DATA FOR ANALYSIS:
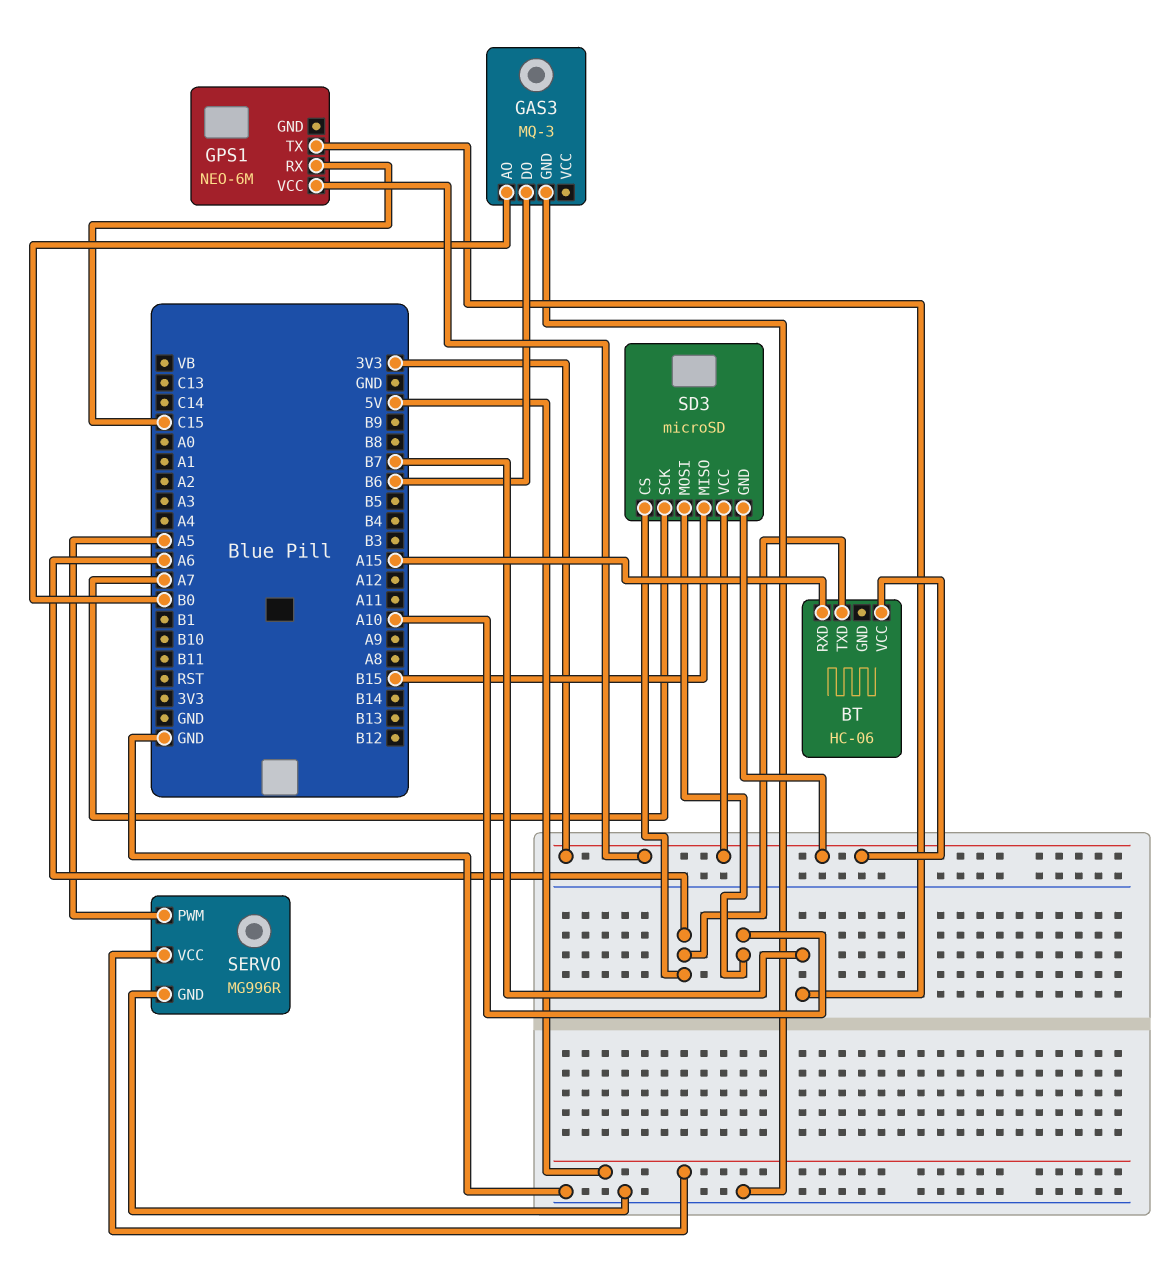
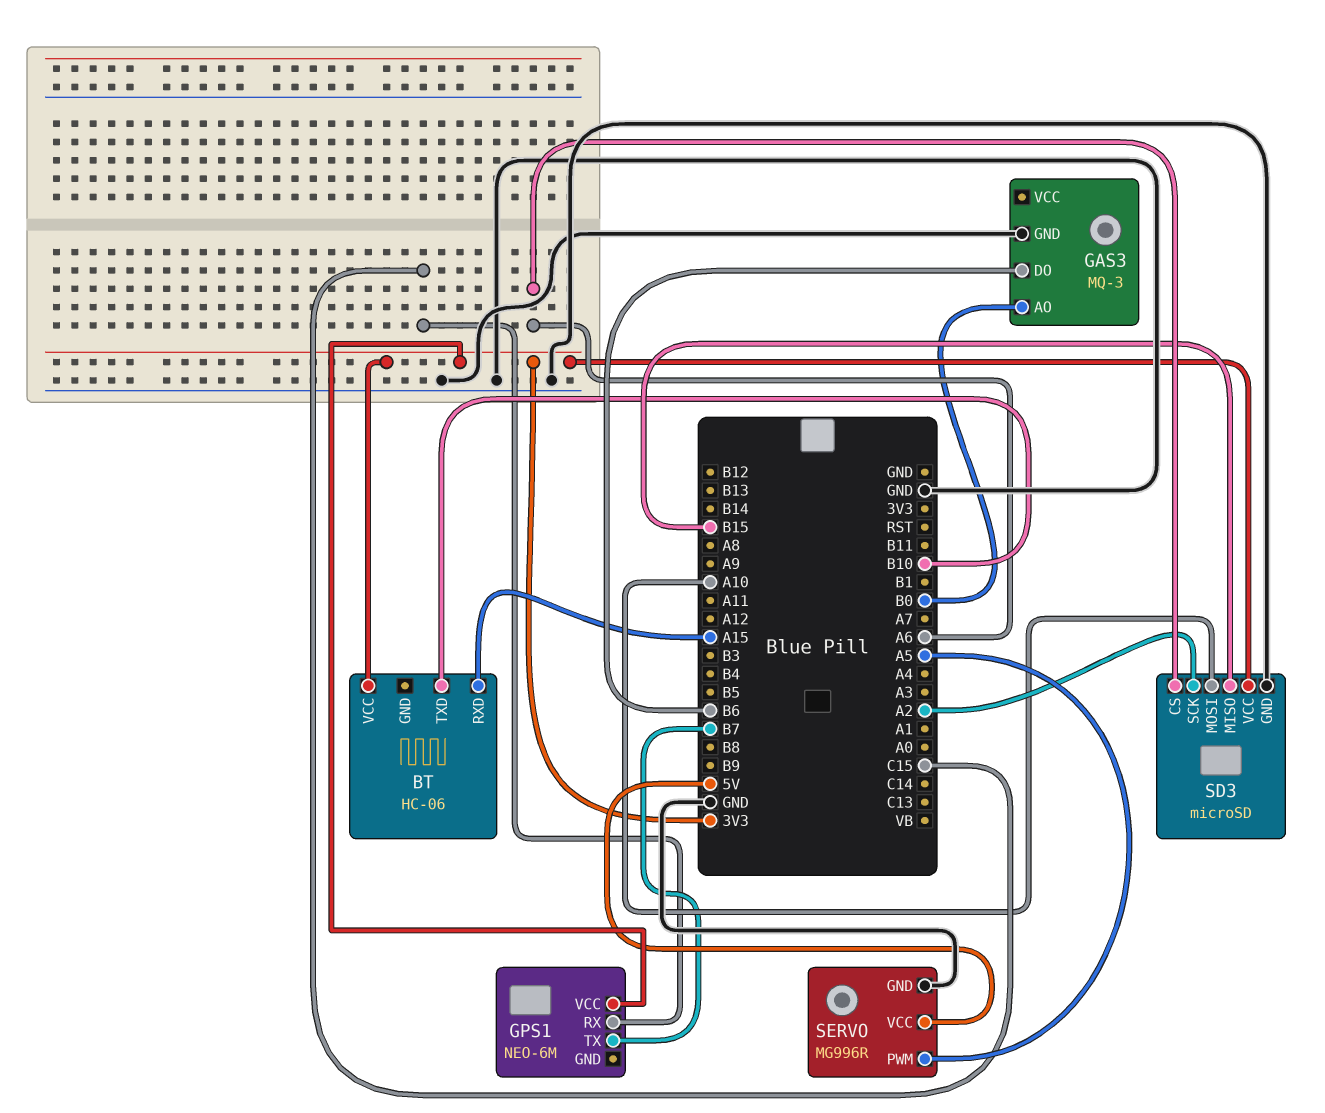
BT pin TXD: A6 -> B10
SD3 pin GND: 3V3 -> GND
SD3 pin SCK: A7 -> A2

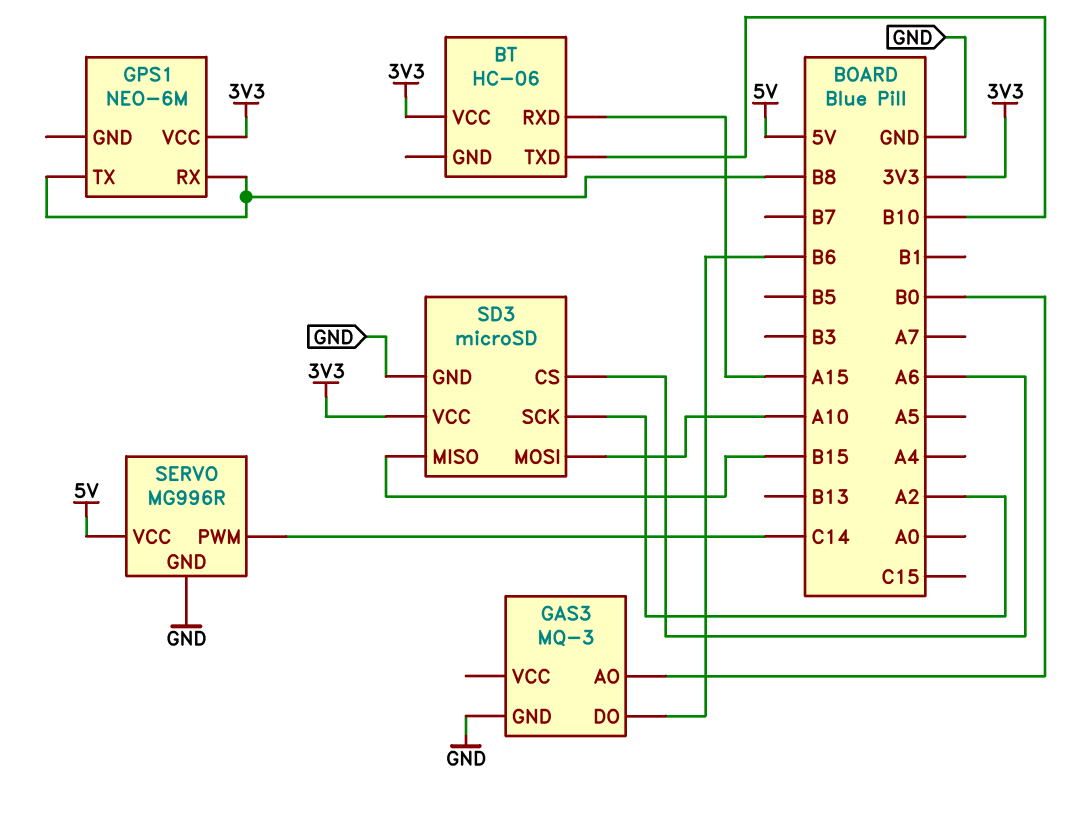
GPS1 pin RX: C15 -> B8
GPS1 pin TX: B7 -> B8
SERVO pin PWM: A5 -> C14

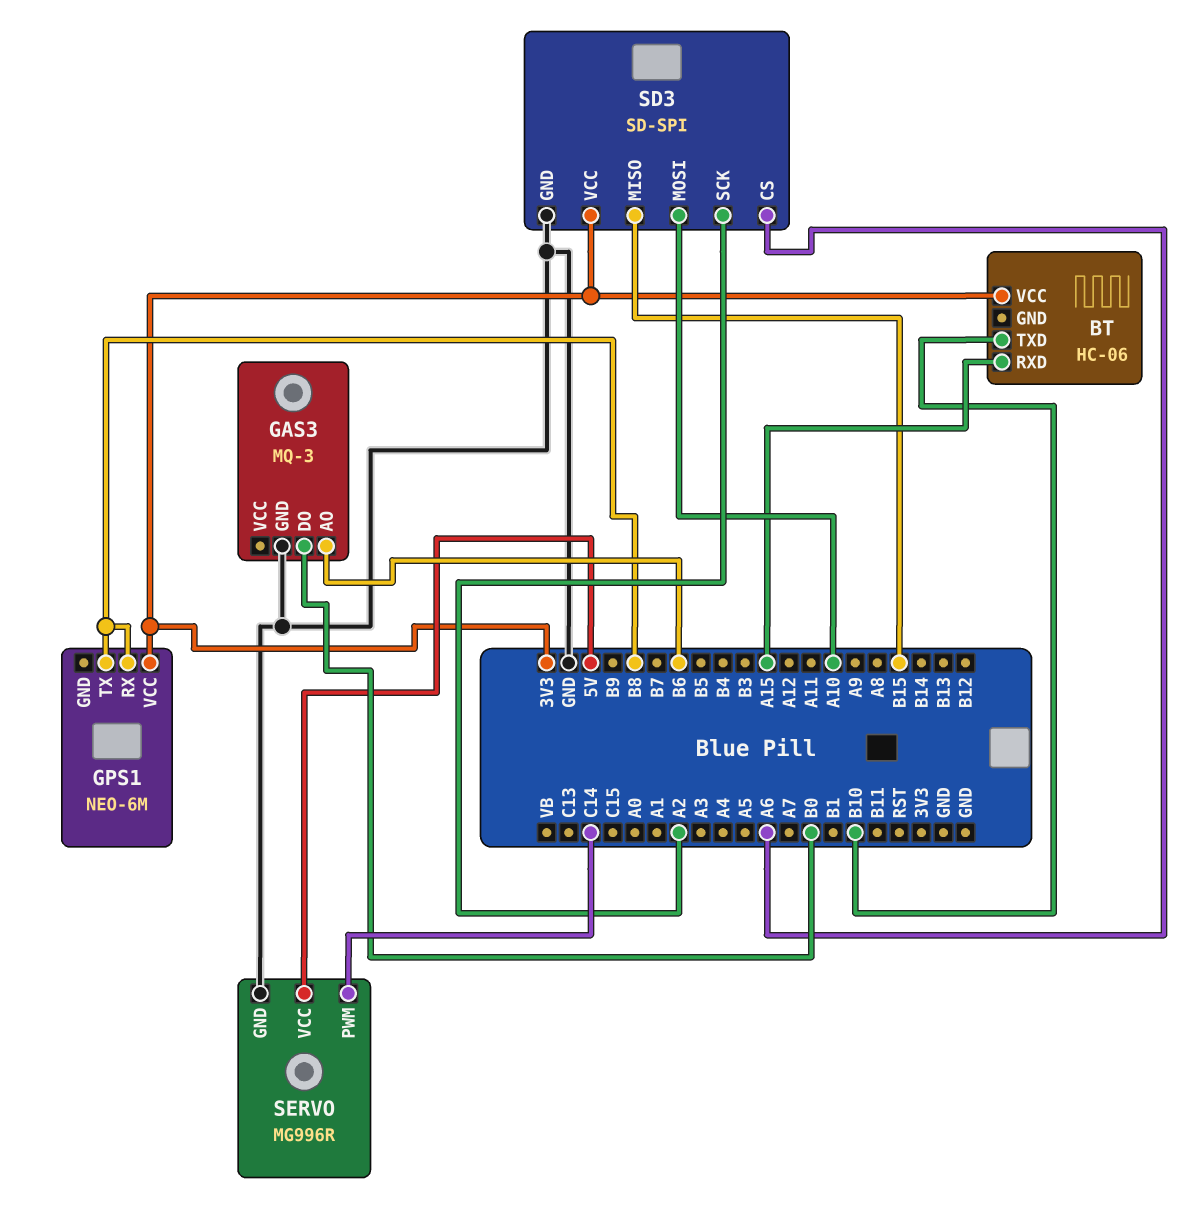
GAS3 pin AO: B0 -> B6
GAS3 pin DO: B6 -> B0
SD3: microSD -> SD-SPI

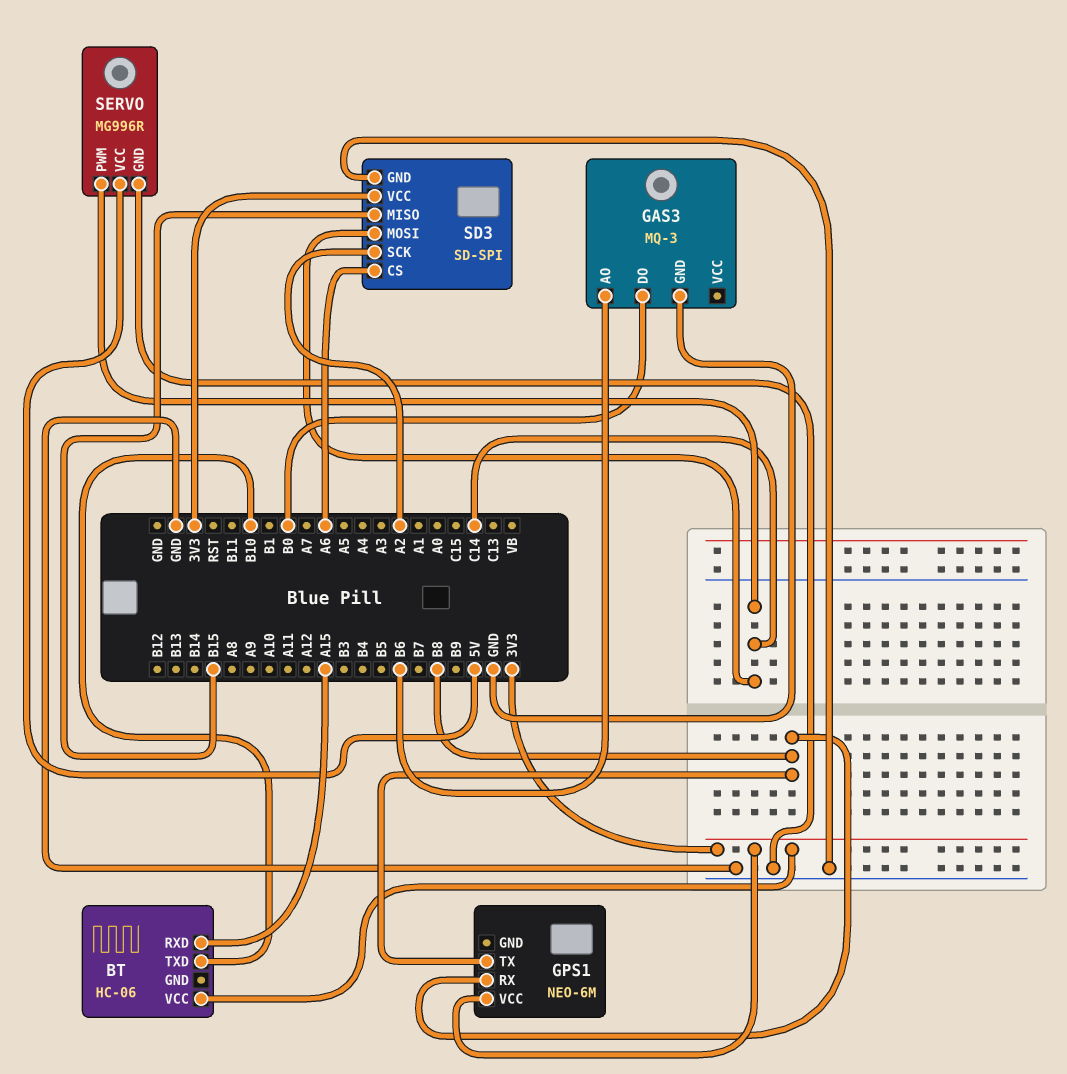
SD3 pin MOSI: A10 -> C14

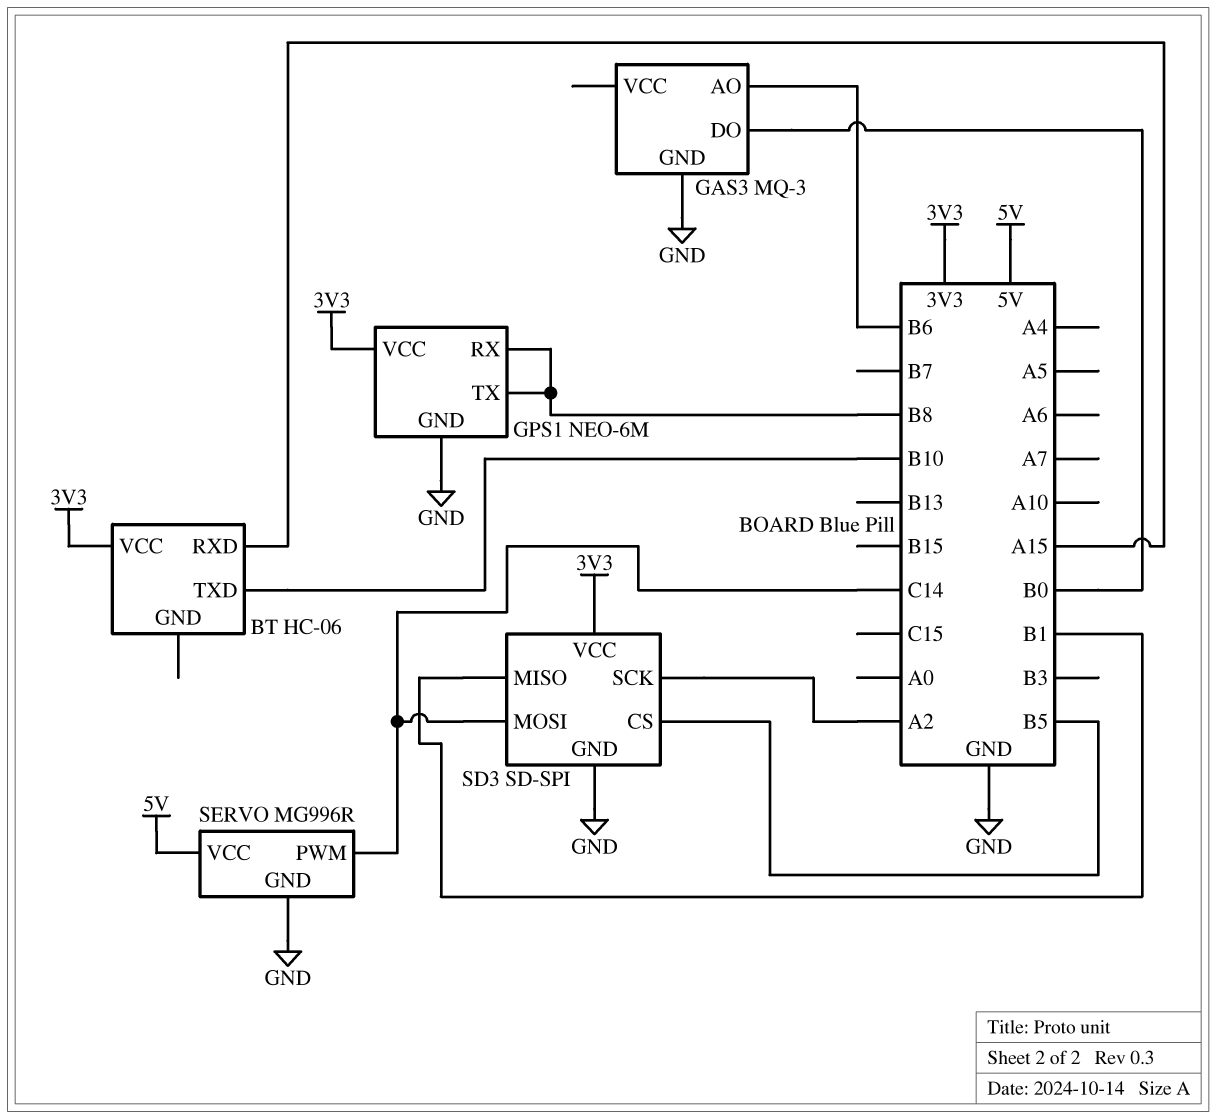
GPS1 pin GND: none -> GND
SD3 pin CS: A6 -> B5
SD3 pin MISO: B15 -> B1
---
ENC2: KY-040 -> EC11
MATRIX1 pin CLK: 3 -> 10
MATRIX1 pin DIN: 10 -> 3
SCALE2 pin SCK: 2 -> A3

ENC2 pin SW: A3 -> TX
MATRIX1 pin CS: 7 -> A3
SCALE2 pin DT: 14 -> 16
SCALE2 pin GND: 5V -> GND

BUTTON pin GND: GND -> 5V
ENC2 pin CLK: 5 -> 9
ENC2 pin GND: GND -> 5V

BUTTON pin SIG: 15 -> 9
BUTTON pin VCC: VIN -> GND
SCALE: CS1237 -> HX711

PROBLEM:
Copy each line of the preceding material that contains "BUTTON".

PROBLEM SOLUTION:
BUTTON pin GND: GND -> 5V
BUTTON pin SIG: 15 -> 9
BUTTON pin VCC: VIN -> GND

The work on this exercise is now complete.